» PROBLEM TO SOLVE: Below are records; state how many of their lines hold the word "green", and give only the figure.
((
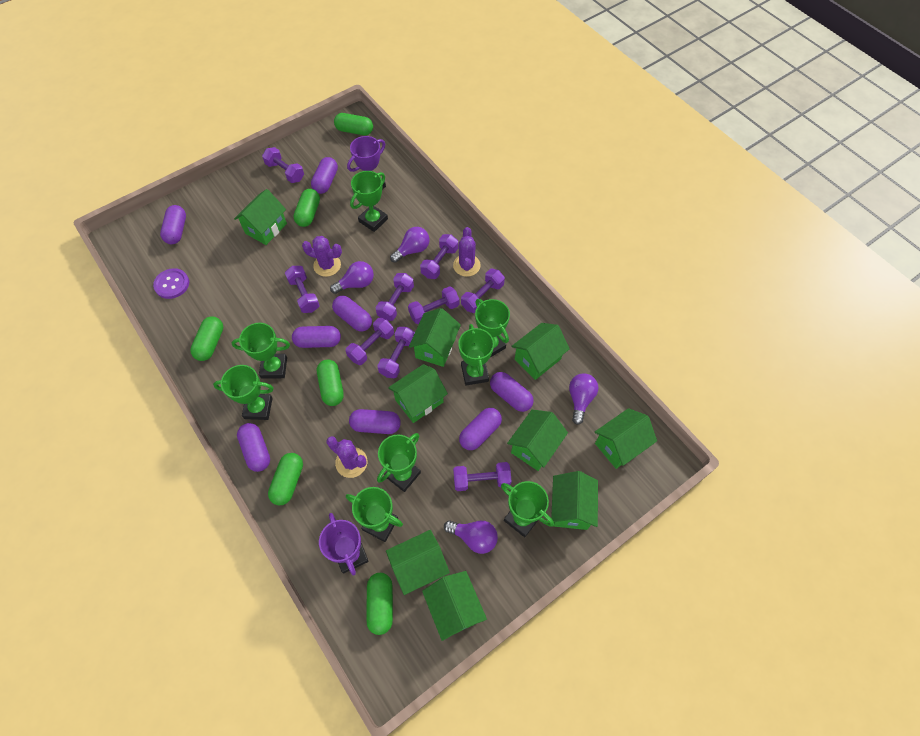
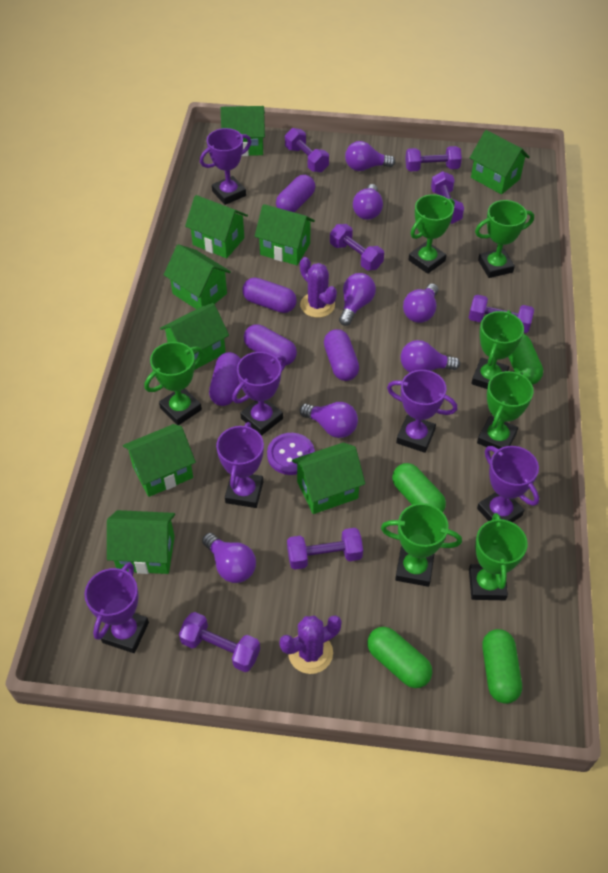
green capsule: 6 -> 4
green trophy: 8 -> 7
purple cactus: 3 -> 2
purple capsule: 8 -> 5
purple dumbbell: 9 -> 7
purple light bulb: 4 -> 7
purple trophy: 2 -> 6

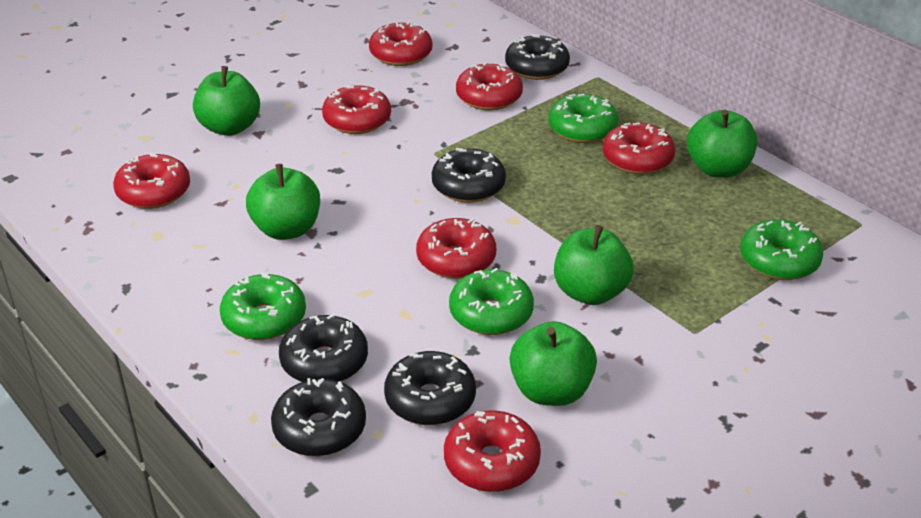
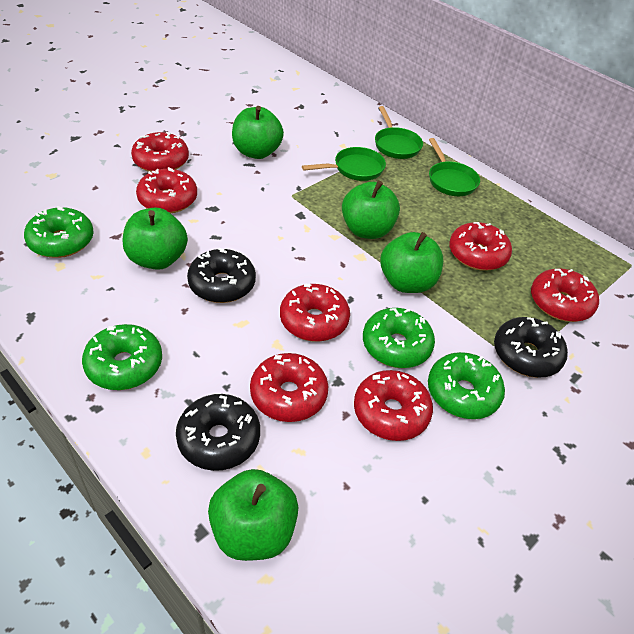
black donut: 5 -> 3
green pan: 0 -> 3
))
» ANSWER TO THIS TASK: 3